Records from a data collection
---
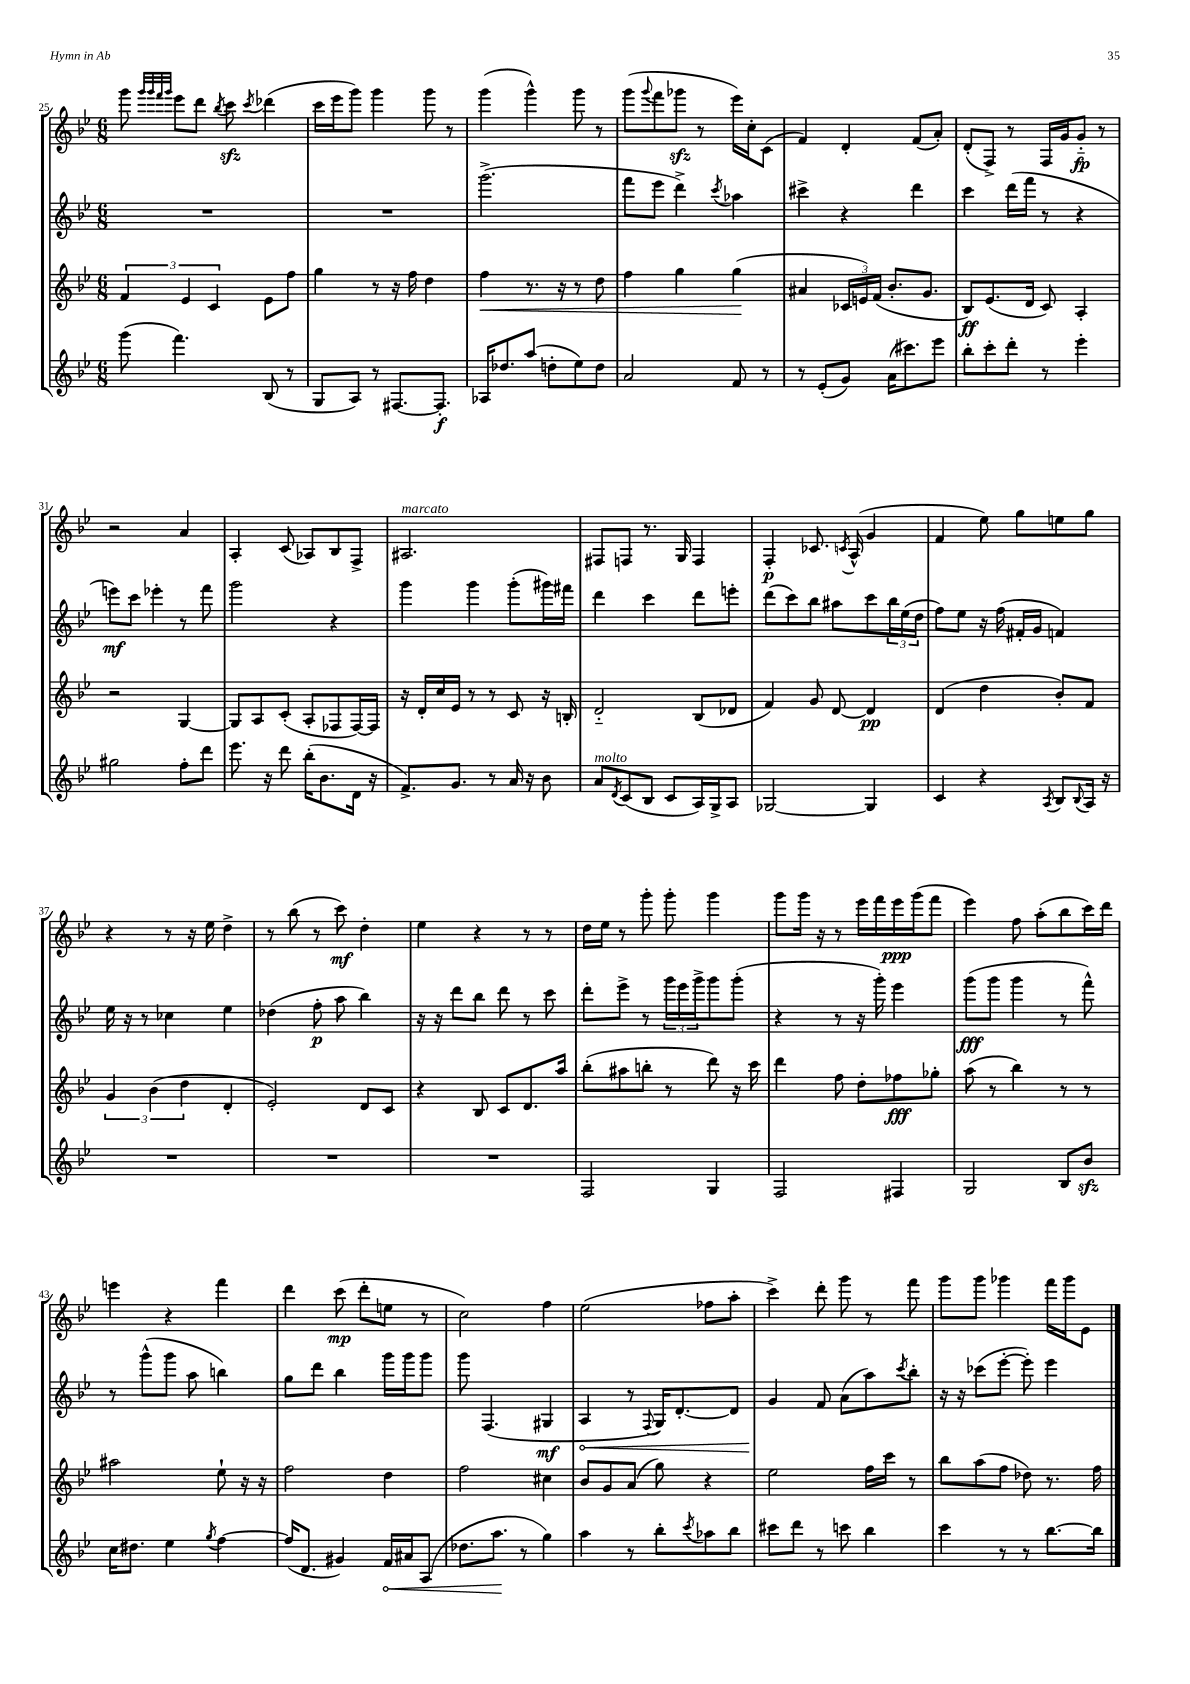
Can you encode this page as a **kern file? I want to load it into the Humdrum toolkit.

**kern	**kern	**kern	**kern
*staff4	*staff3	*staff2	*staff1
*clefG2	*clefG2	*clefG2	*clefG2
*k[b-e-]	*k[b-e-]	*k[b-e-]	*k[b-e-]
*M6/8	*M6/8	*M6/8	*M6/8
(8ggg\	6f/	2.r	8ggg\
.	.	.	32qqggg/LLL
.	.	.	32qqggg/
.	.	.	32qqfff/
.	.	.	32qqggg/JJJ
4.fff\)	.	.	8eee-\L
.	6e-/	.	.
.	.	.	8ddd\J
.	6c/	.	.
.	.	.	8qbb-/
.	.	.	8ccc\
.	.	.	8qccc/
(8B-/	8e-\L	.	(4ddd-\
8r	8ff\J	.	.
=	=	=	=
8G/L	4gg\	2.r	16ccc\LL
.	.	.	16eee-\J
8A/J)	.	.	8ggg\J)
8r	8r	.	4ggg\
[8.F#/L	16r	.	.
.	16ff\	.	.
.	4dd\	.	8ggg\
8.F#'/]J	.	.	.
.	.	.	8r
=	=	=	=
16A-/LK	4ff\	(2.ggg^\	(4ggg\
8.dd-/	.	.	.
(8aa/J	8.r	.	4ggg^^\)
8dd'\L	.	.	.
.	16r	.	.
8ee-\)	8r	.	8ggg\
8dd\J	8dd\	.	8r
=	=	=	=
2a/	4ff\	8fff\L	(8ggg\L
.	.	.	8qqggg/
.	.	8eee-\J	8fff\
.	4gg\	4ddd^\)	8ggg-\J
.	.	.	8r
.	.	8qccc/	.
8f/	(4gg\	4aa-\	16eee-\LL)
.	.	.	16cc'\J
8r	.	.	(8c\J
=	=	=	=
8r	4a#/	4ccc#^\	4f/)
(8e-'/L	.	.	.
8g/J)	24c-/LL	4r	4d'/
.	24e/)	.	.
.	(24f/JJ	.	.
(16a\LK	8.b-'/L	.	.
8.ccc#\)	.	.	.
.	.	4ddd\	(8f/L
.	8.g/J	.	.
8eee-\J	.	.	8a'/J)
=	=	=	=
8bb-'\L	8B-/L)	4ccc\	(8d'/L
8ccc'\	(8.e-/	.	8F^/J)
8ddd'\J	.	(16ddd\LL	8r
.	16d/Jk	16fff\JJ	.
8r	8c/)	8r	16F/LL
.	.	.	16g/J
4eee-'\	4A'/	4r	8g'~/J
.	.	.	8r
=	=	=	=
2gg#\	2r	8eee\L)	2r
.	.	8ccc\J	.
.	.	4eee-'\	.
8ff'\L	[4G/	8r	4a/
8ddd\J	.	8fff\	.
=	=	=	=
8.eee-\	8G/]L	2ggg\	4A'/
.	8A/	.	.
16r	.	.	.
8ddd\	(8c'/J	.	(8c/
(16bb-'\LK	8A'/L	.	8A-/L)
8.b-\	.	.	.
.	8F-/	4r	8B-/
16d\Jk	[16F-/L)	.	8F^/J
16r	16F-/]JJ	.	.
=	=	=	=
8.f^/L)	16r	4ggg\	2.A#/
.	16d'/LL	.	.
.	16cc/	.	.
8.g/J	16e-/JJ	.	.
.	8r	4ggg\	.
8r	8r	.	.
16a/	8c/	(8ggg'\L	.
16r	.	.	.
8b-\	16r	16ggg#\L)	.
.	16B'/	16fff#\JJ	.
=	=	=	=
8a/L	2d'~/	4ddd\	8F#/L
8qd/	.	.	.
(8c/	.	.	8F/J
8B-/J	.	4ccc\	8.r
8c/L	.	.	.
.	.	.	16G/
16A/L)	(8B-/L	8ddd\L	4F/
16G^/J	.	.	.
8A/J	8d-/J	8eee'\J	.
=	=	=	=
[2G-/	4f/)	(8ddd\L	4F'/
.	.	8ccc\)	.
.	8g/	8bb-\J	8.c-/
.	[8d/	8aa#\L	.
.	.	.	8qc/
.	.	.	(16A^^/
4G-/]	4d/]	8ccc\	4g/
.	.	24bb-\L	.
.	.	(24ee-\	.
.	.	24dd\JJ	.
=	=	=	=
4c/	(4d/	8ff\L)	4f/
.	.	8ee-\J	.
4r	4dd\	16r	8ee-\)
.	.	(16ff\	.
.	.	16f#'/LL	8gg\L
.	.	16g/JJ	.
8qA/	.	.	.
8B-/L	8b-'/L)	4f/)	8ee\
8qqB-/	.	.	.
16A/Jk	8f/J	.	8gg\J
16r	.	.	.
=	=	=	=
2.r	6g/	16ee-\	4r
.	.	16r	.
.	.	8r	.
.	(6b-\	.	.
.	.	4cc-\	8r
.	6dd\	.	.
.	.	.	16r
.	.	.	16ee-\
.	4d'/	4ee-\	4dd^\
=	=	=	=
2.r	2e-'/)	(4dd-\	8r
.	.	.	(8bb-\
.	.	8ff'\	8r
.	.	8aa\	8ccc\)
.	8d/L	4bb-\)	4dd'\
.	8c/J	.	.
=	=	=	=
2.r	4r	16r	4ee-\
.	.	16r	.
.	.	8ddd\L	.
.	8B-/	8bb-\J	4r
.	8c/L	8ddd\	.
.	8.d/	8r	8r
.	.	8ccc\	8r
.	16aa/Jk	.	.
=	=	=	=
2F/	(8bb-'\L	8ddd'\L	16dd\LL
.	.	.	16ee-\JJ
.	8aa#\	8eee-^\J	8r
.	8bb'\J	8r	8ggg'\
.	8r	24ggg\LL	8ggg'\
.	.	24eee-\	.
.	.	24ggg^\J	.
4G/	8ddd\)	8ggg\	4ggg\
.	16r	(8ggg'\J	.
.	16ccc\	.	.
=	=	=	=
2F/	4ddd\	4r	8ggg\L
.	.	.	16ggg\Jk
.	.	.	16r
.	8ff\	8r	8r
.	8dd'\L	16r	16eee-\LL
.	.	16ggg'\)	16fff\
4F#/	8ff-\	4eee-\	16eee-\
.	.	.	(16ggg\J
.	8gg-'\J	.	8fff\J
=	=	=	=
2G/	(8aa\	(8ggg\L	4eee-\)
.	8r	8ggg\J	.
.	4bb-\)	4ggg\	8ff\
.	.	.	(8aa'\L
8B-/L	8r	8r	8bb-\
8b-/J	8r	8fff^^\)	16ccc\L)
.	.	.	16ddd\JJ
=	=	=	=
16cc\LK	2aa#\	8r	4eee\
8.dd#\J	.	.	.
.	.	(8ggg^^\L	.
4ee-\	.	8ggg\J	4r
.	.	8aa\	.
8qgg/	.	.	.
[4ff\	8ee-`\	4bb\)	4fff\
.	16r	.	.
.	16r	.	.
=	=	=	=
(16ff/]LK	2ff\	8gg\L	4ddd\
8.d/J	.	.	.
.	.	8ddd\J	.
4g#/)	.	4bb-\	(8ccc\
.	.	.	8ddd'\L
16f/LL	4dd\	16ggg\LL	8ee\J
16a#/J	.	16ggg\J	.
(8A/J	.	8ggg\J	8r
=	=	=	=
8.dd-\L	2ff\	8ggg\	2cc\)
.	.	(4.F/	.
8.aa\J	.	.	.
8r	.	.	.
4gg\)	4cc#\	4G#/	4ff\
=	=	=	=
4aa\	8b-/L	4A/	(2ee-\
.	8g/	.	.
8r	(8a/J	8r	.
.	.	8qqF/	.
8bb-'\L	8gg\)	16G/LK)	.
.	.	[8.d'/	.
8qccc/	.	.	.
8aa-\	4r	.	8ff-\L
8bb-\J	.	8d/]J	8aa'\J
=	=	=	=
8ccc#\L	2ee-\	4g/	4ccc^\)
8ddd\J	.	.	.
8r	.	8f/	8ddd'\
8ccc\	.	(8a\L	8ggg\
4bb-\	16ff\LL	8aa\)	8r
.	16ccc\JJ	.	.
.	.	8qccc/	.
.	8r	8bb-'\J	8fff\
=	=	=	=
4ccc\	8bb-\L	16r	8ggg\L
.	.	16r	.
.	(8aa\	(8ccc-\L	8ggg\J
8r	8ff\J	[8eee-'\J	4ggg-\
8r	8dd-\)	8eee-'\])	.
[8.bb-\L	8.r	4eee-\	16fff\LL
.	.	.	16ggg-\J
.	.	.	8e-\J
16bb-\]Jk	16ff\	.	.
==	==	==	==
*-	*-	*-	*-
---
Your objective
Please report every line of the records that contains the string "kern", copying each such line in full.

Full solution
Can you encode this page as a **kern file? I want to load it into the Humdrum toolkit.
**kern	**kern	**kern	**kern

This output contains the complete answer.